- Instructions for the task:
Nothing but the text of the records belongs in your answer: repeat all of it exactly and leave out the images.

- Recorded information:
Segment Open

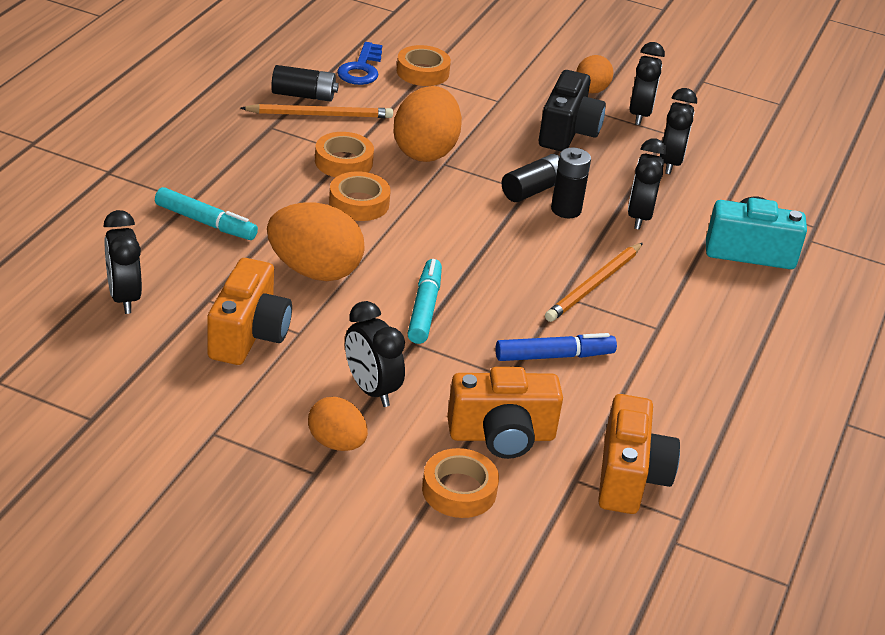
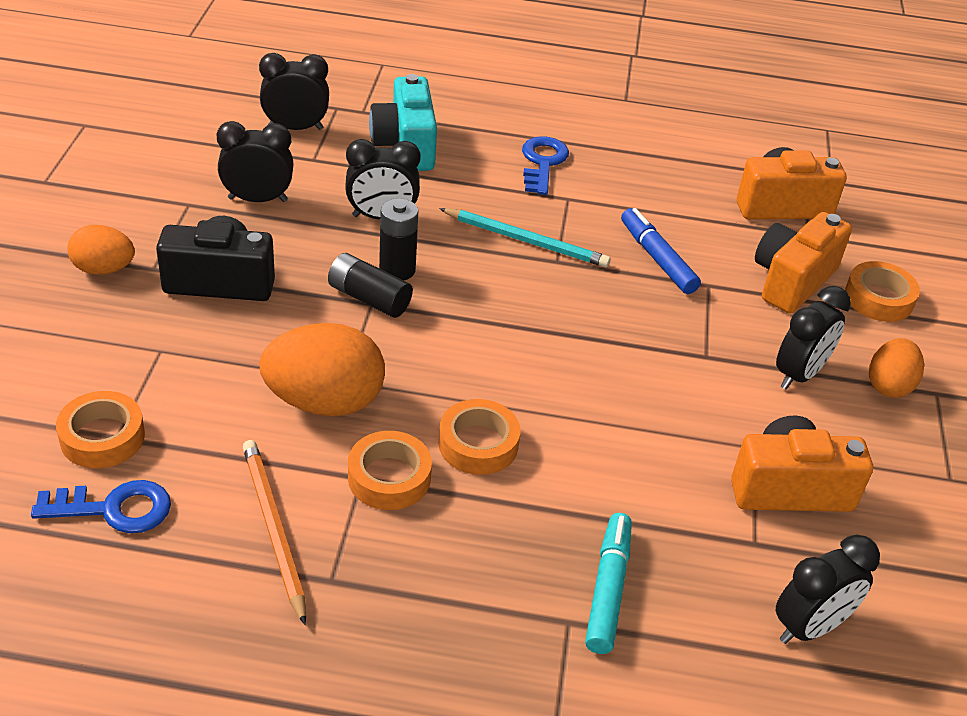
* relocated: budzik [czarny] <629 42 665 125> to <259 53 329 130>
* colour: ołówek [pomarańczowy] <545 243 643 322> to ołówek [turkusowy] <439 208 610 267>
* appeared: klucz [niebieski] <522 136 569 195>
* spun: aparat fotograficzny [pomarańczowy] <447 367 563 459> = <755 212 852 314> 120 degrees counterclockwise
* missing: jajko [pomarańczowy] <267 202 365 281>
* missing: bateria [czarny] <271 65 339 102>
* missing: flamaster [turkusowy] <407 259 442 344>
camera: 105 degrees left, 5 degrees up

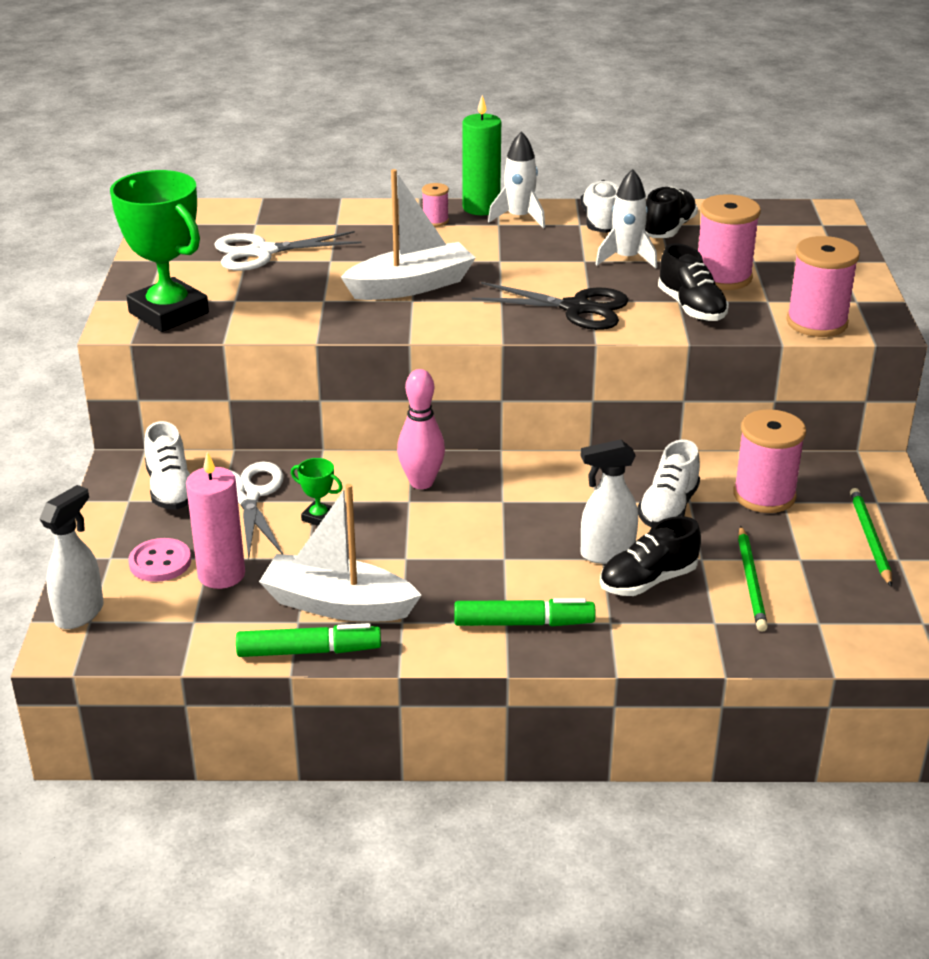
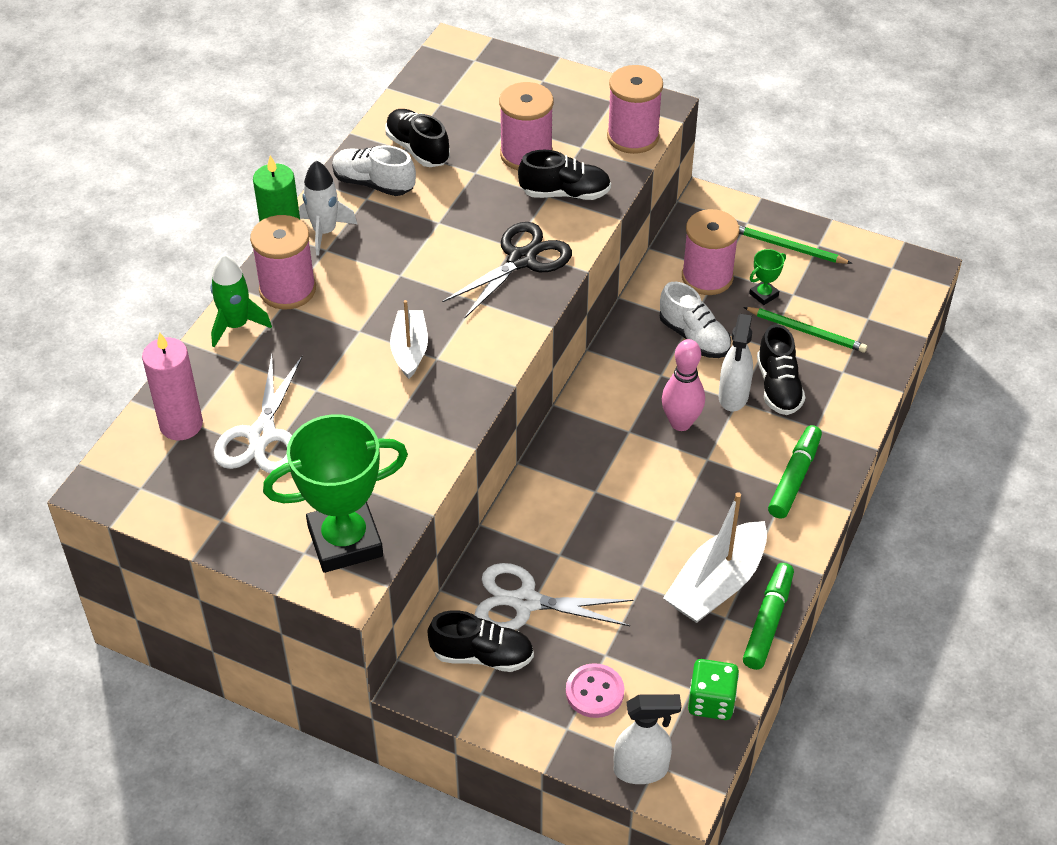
* relocated: świeca [różowy] <186 452 245 589> to <142 332 203 440>
* appeared: rakieta [zielony] <211 254 272 348>
* size: szpulka [różowy] <422 183 449 227> = <250 215 316 310> x2.03
* size: łódka [biały] <341 169 476 300> = <390 300 428 379> x0.63
* colour: but [biały] <144 421 190 510> to but [czarny] <428 610 534 672>
* spun: spryskiwacz [biały] <40 485 104 629> = <614 694 682 784> 120 degrees clockwise
* relocated: kręgiel [różowy] <397 369 445 489> to <662 339 705 431>
* appeared: kostka do gry [zielony] <688 659 739 720>
* relocated: puchar [zielony] <291 458 343 526> to <749 249 786 305>
* missing: rakieta [biały] <595 169 657 269>
camera: 65 degrees left, 15 degrees up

Segment Closed

- Your solution:
* relocated: budzik [czarny] <629 42 665 125> to <259 53 329 130>
* colour: ołówek [pomarańczowy] <545 243 643 322> to ołówek [turkusowy] <439 208 610 267>
* appeared: klucz [niebieski] <522 136 569 195>
* spun: aparat fotograficzny [pomarańczowy] <447 367 563 459> = <755 212 852 314> 120 degrees counterclockwise
* missing: jajko [pomarańczowy] <267 202 365 281>
* missing: bateria [czarny] <271 65 339 102>
* missing: flamaster [turkusowy] <407 259 442 344>
camera: 105 degrees left, 5 degrees up

* relocated: świeca [różowy] <186 452 245 589> to <142 332 203 440>
* appeared: rakieta [zielony] <211 254 272 348>
* size: szpulka [różowy] <422 183 449 227> = <250 215 316 310> x2.03
* size: łódka [biały] <341 169 476 300> = <390 300 428 379> x0.63
* colour: but [biały] <144 421 190 510> to but [czarny] <428 610 534 672>
* spun: spryskiwacz [biały] <40 485 104 629> = <614 694 682 784> 120 degrees clockwise
* relocated: kręgiel [różowy] <397 369 445 489> to <662 339 705 431>
* appeared: kostka do gry [zielony] <688 659 739 720>
* relocated: puchar [zielony] <291 458 343 526> to <749 249 786 305>
* missing: rakieta [biały] <595 169 657 269>
camera: 65 degrees left, 15 degrees up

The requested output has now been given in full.